DATA UNDER STUDY:
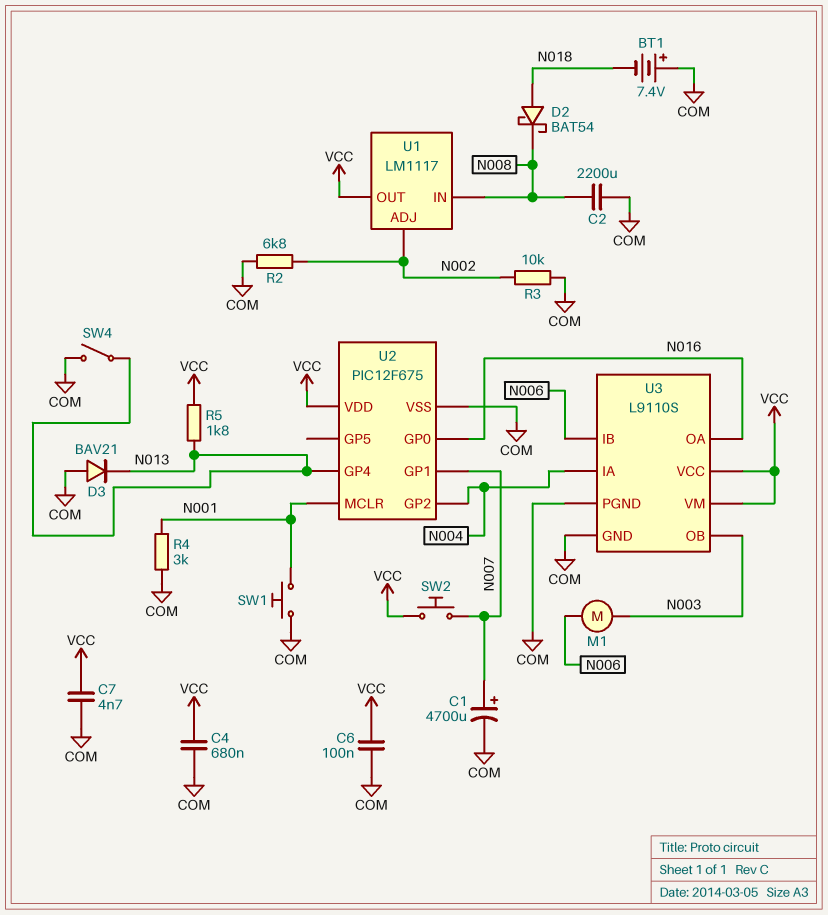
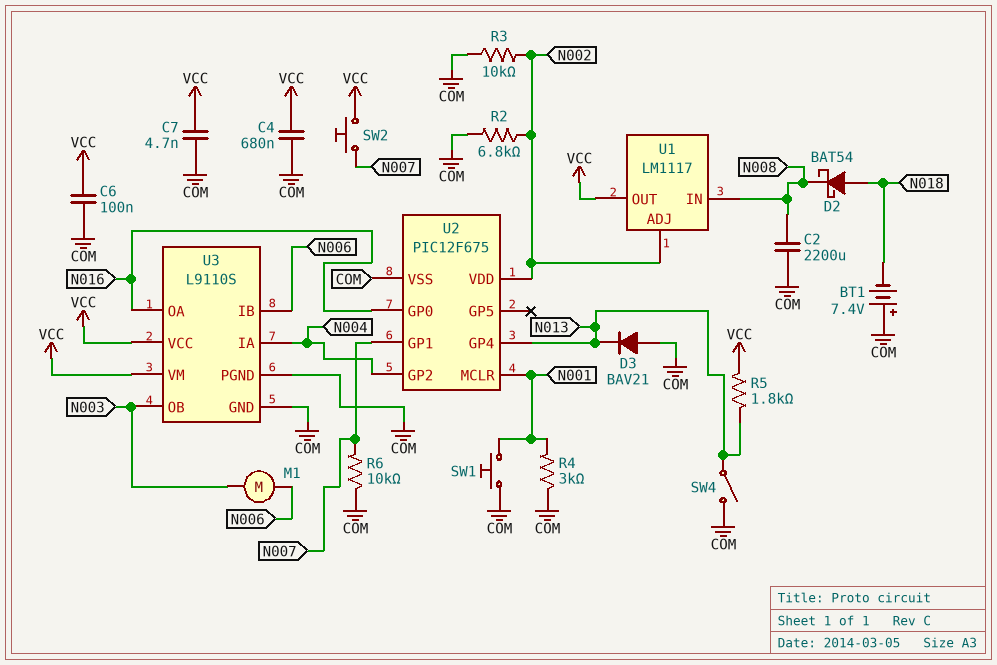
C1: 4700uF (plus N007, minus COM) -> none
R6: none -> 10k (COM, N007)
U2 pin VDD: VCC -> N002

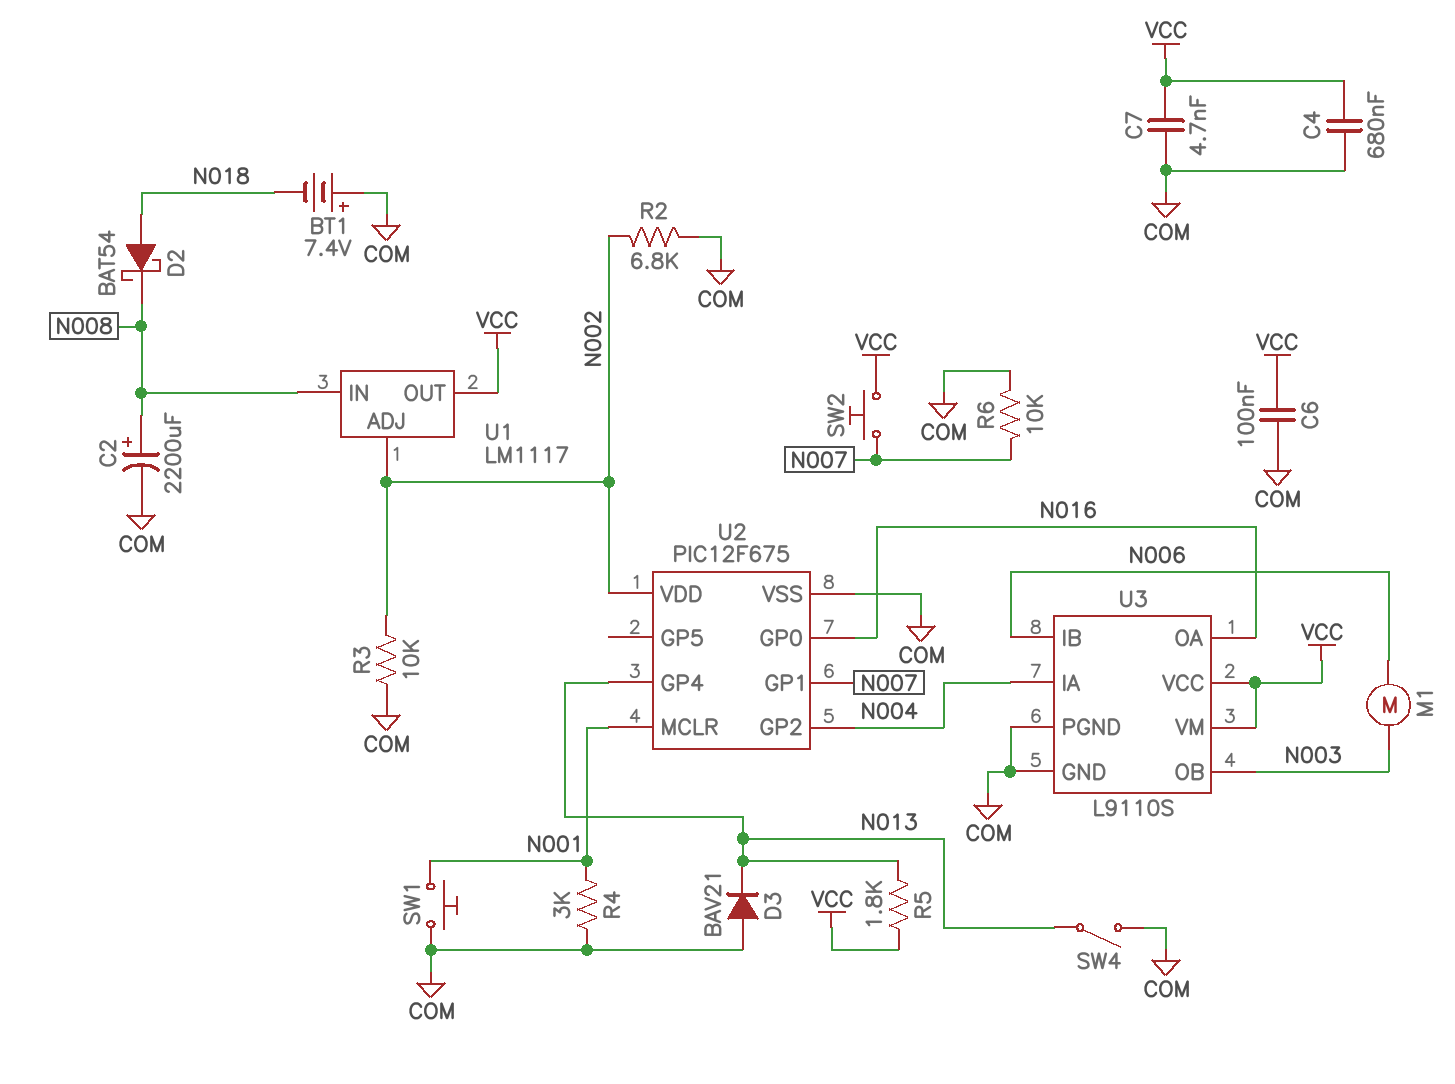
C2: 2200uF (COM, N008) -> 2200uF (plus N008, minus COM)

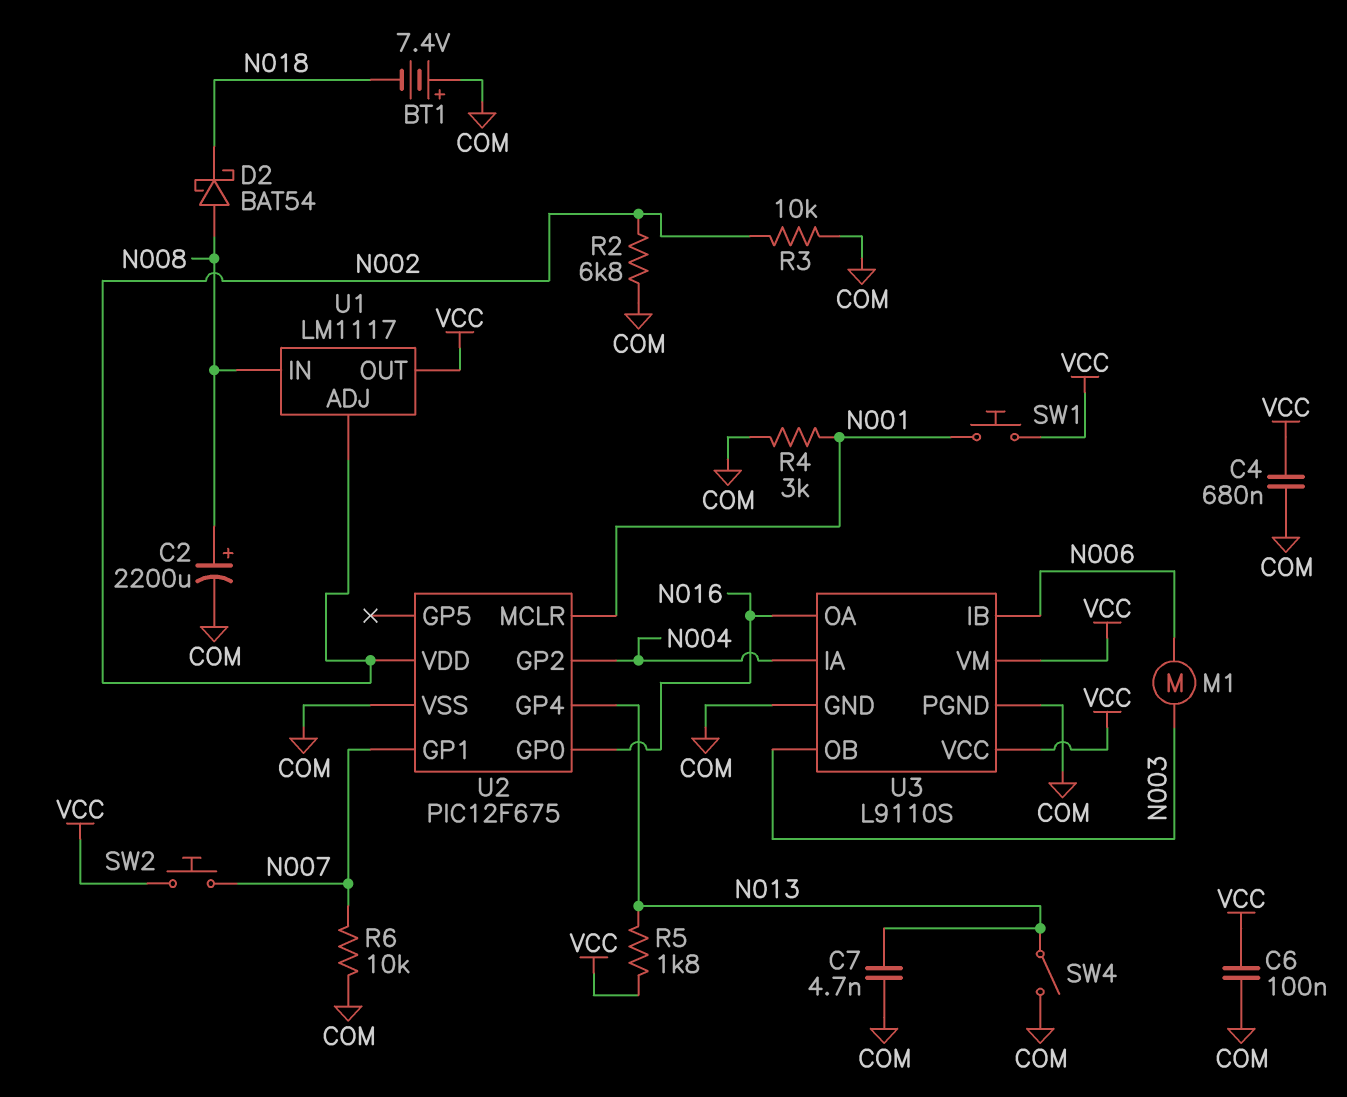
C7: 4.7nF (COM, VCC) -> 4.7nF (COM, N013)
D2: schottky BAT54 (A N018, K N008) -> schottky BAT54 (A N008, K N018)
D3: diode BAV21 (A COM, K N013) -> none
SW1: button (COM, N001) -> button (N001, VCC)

YOUR TASK: Everything from the line containing "D3: diode BAV21 (A COM, K N013) -> none" to the end of the records must be written out exactly; include both of those lines and no others.

SOLUTION TO THE PROBLEM:
D3: diode BAV21 (A COM, K N013) -> none
SW1: button (COM, N001) -> button (N001, VCC)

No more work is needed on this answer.